> _Written request_
Report each line of the items below that contains the string "building". Case counts, so a line matches only if the capitalization is the same.

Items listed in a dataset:
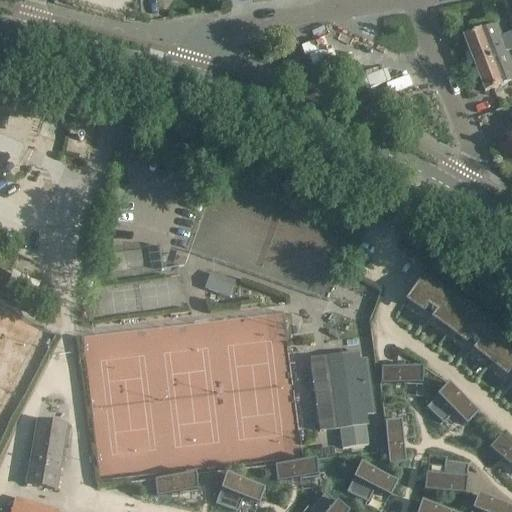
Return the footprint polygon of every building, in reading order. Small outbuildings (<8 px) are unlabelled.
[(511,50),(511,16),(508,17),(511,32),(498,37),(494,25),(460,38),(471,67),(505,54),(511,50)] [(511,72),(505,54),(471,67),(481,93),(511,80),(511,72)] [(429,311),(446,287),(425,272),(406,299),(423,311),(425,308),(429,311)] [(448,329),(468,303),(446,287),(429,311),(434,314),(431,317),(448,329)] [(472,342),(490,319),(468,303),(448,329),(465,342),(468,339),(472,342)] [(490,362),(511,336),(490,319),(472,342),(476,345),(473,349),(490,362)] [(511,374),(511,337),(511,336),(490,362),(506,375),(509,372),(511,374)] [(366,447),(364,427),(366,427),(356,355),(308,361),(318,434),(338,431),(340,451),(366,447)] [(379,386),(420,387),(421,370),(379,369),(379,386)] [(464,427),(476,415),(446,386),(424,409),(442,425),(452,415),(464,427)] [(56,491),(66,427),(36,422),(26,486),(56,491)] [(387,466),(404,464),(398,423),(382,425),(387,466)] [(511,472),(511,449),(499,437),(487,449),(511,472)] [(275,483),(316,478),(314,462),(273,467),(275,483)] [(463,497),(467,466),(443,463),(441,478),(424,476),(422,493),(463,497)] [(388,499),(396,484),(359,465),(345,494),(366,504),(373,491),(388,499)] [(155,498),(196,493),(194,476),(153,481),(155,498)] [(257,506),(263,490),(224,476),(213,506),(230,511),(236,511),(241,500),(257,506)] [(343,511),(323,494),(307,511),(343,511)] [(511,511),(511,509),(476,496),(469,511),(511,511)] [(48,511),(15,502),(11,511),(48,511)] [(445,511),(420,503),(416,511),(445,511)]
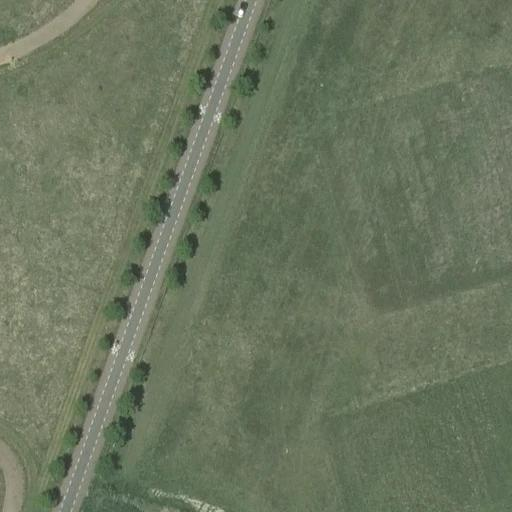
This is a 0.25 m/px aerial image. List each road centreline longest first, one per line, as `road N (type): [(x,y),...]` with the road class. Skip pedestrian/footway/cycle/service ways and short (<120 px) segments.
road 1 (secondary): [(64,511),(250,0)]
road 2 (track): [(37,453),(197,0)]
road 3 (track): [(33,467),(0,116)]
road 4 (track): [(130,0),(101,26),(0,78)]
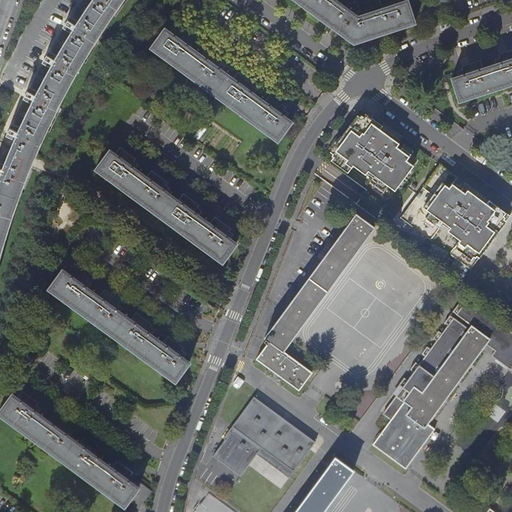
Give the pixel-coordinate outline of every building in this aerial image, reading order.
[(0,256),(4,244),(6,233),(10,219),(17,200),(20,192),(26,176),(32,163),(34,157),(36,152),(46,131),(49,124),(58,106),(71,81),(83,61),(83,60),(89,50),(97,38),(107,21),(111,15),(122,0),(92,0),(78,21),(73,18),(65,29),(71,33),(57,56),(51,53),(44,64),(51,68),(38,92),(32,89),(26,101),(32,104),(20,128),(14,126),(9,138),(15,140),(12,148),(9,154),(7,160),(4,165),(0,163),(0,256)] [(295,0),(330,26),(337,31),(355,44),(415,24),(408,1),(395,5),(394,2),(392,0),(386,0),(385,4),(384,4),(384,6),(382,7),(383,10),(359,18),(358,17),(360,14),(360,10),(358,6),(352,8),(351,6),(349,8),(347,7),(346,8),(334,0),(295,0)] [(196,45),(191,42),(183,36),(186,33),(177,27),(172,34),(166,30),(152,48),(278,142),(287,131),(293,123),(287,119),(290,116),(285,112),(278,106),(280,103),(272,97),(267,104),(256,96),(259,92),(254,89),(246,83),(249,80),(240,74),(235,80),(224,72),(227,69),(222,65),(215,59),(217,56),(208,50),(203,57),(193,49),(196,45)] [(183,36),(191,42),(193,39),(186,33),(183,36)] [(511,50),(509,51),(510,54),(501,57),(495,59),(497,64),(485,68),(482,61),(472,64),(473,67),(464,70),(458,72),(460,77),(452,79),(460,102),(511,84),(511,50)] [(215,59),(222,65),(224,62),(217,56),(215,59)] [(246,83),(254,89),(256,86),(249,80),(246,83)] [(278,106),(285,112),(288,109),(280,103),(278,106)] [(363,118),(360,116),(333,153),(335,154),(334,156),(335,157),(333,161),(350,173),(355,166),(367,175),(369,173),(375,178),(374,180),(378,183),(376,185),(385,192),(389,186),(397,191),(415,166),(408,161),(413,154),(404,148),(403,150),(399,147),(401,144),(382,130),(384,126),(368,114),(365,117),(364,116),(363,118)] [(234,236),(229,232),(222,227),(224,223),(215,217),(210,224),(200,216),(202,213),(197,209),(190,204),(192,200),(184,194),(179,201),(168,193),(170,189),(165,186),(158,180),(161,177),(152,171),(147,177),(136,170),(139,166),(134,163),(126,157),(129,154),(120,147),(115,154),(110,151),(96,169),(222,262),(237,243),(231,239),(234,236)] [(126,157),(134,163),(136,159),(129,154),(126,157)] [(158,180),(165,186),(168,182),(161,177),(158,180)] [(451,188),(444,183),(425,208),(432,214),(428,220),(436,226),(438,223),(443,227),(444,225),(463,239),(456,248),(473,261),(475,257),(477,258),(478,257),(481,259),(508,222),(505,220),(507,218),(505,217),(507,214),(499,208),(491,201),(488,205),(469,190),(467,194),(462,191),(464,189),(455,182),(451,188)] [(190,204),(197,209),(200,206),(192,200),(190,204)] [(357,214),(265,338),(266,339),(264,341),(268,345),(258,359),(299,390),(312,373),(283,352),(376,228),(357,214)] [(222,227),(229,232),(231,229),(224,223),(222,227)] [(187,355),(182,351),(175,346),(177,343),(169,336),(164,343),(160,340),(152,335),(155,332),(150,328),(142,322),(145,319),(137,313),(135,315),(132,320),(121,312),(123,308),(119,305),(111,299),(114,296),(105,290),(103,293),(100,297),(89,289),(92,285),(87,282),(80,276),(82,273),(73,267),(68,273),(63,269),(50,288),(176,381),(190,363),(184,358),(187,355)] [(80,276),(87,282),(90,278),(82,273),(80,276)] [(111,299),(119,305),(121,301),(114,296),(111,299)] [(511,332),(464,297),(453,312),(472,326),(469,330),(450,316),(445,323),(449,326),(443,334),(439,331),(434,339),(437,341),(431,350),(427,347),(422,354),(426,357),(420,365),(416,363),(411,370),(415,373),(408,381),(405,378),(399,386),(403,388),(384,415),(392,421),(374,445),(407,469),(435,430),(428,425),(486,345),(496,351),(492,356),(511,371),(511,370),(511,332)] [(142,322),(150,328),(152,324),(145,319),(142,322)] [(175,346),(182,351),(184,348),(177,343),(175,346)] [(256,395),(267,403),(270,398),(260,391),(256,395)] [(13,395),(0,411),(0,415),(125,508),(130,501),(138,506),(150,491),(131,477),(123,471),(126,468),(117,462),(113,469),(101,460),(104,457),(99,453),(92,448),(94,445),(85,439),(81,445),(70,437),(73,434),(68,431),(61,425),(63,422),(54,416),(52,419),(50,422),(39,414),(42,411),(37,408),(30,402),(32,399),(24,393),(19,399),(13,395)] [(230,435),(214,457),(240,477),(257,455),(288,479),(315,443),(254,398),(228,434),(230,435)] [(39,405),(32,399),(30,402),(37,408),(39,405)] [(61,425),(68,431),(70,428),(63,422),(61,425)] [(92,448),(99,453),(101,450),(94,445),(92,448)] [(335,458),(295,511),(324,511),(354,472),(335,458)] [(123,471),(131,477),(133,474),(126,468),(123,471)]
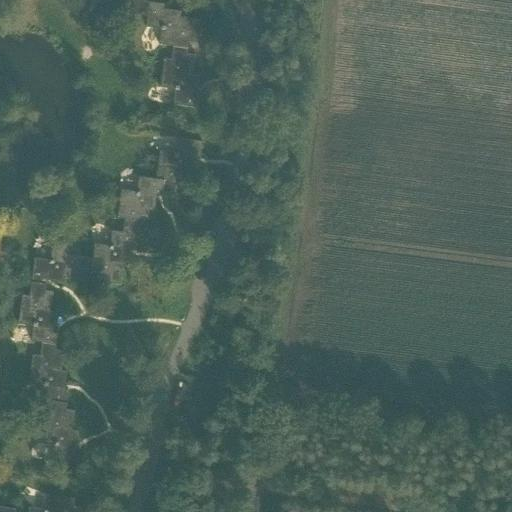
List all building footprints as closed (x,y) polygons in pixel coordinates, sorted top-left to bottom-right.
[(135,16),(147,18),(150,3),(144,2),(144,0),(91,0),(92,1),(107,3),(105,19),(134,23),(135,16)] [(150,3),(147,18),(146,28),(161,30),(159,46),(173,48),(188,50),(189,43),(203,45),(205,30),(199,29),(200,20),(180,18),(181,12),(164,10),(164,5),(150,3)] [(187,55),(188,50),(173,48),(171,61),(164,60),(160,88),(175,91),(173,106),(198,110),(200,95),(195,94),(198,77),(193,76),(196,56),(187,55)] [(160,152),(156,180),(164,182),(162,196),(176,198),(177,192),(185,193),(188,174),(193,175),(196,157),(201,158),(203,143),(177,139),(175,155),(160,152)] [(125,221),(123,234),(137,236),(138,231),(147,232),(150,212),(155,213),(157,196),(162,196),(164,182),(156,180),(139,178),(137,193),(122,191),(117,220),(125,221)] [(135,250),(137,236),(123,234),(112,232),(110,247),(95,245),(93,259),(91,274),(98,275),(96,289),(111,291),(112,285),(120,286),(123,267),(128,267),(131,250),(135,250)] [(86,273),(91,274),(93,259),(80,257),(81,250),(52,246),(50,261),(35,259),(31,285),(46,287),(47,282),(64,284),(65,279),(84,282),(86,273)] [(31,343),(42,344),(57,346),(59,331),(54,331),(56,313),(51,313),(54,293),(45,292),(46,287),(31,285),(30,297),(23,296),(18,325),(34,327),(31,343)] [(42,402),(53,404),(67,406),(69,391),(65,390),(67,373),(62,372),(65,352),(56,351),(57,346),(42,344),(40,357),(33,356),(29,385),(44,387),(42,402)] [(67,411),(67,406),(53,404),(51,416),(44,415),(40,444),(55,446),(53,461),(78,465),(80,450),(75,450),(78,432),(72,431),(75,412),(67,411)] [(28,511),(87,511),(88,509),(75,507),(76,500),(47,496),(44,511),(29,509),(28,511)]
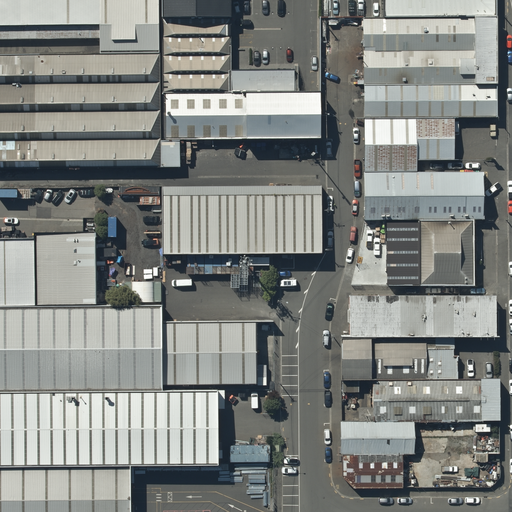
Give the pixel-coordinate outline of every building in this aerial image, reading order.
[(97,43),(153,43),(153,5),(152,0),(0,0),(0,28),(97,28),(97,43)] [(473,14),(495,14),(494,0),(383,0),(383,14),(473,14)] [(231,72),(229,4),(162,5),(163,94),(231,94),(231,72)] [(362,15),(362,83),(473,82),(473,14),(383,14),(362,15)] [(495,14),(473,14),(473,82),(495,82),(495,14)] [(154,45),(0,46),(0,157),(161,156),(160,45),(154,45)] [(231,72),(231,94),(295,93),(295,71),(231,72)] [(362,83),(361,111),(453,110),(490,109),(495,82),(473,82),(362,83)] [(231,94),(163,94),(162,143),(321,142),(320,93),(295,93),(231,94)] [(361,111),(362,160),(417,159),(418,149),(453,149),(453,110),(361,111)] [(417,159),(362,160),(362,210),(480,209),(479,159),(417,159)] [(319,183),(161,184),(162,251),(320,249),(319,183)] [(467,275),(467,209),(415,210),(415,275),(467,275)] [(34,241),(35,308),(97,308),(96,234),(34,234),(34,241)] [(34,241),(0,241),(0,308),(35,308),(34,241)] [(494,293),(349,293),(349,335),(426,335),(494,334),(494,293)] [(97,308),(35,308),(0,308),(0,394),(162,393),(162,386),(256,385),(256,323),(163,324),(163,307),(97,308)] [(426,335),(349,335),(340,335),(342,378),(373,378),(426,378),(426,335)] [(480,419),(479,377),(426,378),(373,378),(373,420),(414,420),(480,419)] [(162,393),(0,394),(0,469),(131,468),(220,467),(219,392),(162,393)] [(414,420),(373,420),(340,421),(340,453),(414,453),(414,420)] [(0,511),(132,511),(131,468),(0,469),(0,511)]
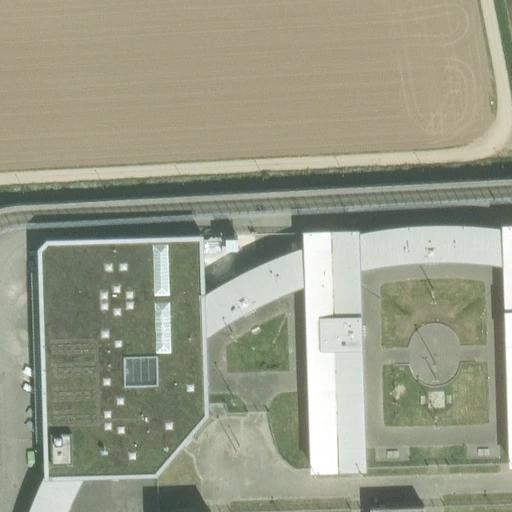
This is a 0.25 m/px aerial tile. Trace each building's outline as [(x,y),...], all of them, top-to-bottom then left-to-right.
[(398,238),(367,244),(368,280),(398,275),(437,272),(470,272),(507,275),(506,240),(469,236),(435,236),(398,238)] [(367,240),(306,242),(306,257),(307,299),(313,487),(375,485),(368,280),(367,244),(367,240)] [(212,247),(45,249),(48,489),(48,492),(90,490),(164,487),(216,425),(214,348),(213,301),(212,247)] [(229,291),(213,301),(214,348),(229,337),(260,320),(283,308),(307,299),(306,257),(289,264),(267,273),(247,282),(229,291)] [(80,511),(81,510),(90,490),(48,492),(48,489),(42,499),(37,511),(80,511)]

> _Answer below_
Return the footprint polygon of every building, in reading order. Small outbuildings (<8 px) are unlabelled.
Give the pixel-coordinate outline of every building in this aerial image, reading order.
List all building footprints as closed (x,y) polygons in pixel coordinates, sorted top-left to bottom-right.
Give the pixel-coordinate outline of every building in this aerial image, reading order.
This is a 0.25 m/px aerial tile. Trace each building's outline as [(x,y),...], all of them, top-to-bottom then left-to-right.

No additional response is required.